SOURCE DATA:
↓↓↓

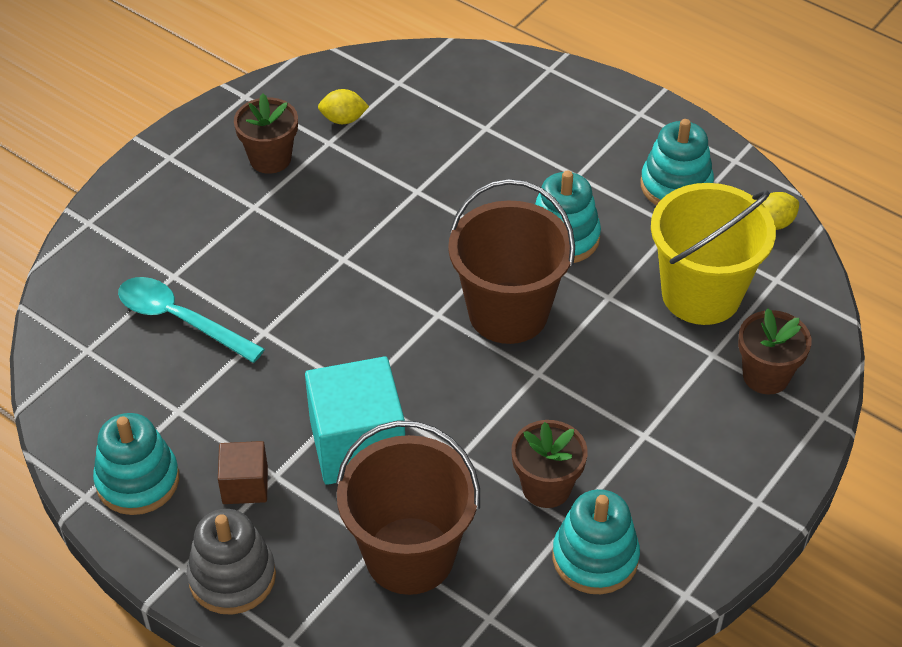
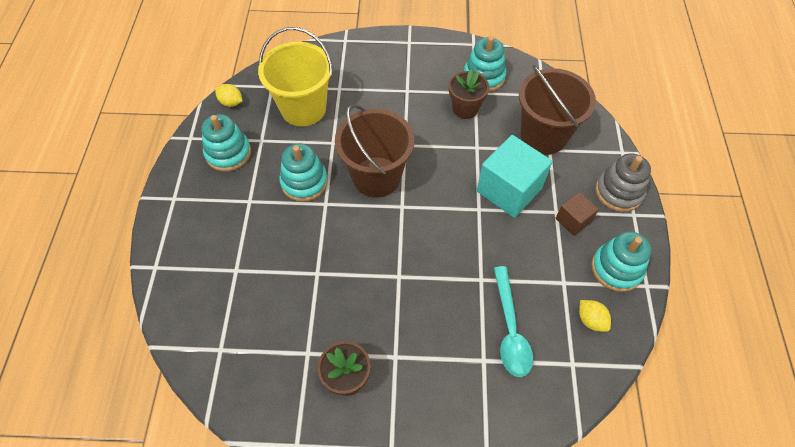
camera: 125 degrees left, 10 degrees up
(343, 119) = (280, 359): yellow lemon -> yellow lemon (591, 320)
(766, 376) = (337, 66): brown flower pot -> none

↑↑↑

PROBLEM TO SOLVE: When you return the listing, keep it exact and omit any pictures it holds.

SOLUTION:
camera: 125 degrees left, 10 degrees up
(343, 119) = (280, 359): yellow lemon -> yellow lemon (591, 320)
(766, 376) = (337, 66): brown flower pot -> none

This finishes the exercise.